**PROBLEM TO SOLVE**.
Only the lines from the start of the entries up to and including the line with "yellow bowl: 5 -> 3" should be written out, exactly as they stand.

---------------

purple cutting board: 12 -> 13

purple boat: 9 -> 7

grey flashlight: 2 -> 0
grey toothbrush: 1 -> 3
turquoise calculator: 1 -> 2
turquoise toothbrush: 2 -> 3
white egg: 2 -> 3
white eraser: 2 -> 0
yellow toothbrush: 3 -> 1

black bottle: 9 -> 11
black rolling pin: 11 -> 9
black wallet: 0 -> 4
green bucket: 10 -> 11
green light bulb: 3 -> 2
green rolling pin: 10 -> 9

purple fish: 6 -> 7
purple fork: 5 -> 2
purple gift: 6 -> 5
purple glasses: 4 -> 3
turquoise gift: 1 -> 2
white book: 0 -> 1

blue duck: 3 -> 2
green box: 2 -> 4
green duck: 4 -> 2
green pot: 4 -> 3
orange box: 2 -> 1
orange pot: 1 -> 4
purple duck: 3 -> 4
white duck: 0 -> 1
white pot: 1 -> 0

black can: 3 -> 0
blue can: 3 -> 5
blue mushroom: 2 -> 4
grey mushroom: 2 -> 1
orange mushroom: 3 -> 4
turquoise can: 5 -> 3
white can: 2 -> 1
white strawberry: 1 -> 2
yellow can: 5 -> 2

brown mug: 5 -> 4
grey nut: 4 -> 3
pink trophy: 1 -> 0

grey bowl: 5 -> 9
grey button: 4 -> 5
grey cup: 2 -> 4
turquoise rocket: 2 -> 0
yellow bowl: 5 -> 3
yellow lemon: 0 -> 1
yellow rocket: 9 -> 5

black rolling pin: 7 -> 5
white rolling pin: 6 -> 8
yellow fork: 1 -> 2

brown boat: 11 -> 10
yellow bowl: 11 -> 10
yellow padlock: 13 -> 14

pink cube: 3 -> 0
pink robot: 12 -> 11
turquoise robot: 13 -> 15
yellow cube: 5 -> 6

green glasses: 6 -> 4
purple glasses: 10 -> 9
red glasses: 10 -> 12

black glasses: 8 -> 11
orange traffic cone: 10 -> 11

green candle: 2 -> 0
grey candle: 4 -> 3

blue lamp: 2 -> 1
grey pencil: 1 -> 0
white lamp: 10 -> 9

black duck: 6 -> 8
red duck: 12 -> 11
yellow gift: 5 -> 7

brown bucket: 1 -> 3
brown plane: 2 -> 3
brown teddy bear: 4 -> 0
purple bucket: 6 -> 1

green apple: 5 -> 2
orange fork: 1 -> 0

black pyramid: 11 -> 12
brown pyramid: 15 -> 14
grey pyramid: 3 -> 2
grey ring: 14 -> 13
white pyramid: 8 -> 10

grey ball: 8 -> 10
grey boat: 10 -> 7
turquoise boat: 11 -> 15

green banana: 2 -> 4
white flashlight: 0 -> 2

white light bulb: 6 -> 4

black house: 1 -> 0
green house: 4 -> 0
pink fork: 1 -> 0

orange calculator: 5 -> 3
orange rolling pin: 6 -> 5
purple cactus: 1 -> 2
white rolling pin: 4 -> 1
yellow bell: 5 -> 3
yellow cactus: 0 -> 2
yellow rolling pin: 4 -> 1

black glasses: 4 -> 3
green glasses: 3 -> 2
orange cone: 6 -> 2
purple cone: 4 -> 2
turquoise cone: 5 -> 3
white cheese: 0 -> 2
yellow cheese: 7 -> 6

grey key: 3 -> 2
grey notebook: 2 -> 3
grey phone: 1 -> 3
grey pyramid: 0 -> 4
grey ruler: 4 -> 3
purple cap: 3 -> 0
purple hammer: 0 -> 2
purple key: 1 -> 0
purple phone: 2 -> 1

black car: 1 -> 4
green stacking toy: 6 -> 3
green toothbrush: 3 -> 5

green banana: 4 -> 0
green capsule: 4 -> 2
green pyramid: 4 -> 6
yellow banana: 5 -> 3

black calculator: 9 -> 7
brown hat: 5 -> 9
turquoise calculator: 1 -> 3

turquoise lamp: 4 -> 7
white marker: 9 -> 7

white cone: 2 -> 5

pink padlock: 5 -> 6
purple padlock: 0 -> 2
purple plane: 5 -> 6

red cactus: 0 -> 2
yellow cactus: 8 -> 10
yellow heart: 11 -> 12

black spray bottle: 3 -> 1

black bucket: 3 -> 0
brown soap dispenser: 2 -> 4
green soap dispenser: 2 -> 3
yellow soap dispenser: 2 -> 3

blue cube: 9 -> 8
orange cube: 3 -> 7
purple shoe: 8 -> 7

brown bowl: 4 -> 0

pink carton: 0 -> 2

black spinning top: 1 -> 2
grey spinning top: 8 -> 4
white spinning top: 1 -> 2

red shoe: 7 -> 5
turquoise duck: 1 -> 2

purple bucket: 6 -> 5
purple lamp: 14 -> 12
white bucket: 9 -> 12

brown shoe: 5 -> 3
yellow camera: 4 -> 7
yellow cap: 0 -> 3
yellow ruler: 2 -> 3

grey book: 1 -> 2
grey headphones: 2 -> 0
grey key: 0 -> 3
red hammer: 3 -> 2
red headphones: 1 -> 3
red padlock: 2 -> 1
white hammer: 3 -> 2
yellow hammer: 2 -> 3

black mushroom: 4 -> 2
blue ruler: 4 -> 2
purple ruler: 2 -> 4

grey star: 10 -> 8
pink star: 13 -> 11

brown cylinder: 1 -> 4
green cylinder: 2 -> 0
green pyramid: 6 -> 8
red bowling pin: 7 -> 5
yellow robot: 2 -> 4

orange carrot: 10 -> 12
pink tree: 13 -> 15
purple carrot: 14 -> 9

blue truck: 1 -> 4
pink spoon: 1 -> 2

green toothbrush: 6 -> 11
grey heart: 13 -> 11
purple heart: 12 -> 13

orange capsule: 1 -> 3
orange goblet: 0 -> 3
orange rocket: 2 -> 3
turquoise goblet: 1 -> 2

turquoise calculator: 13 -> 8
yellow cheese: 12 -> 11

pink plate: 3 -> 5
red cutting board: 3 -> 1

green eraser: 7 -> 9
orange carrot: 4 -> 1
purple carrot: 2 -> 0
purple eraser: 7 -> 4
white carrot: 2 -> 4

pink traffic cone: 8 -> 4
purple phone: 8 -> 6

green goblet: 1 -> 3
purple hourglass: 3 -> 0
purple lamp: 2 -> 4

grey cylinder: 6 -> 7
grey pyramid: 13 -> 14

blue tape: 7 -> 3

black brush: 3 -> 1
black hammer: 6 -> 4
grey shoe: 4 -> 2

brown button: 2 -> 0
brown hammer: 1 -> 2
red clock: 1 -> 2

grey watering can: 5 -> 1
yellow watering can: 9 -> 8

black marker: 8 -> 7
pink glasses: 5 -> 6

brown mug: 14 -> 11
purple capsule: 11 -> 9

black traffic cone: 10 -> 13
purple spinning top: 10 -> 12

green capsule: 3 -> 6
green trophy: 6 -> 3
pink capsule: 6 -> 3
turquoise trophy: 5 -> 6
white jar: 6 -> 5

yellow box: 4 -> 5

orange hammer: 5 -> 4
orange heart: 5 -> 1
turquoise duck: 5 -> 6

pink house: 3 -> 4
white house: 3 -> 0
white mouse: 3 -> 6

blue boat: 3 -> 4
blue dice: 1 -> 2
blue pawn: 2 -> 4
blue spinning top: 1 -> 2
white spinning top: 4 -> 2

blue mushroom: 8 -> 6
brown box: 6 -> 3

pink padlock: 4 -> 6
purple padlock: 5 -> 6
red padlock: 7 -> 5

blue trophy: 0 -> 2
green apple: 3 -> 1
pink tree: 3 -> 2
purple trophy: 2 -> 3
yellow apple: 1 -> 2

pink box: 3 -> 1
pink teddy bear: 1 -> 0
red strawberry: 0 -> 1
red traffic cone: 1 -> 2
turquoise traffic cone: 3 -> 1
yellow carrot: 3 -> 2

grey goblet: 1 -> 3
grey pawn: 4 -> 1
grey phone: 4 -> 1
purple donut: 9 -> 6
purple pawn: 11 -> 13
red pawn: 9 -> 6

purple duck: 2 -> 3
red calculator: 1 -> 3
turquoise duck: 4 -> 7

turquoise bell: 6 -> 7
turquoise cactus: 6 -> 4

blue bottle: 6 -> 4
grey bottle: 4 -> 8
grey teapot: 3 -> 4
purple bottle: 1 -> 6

---------------

**FINISHED EXERCISE**.
purple cutting board: 12 -> 13

purple boat: 9 -> 7

grey flashlight: 2 -> 0
grey toothbrush: 1 -> 3
turquoise calculator: 1 -> 2
turquoise toothbrush: 2 -> 3
white egg: 2 -> 3
white eraser: 2 -> 0
yellow toothbrush: 3 -> 1

black bottle: 9 -> 11
black rolling pin: 11 -> 9
black wallet: 0 -> 4
green bucket: 10 -> 11
green light bulb: 3 -> 2
green rolling pin: 10 -> 9

purple fish: 6 -> 7
purple fork: 5 -> 2
purple gift: 6 -> 5
purple glasses: 4 -> 3
turquoise gift: 1 -> 2
white book: 0 -> 1

blue duck: 3 -> 2
green box: 2 -> 4
green duck: 4 -> 2
green pot: 4 -> 3
orange box: 2 -> 1
orange pot: 1 -> 4
purple duck: 3 -> 4
white duck: 0 -> 1
white pot: 1 -> 0

black can: 3 -> 0
blue can: 3 -> 5
blue mushroom: 2 -> 4
grey mushroom: 2 -> 1
orange mushroom: 3 -> 4
turquoise can: 5 -> 3
white can: 2 -> 1
white strawberry: 1 -> 2
yellow can: 5 -> 2

brown mug: 5 -> 4
grey nut: 4 -> 3
pink trophy: 1 -> 0

grey bowl: 5 -> 9
grey button: 4 -> 5
grey cup: 2 -> 4
turquoise rocket: 2 -> 0
yellow bowl: 5 -> 3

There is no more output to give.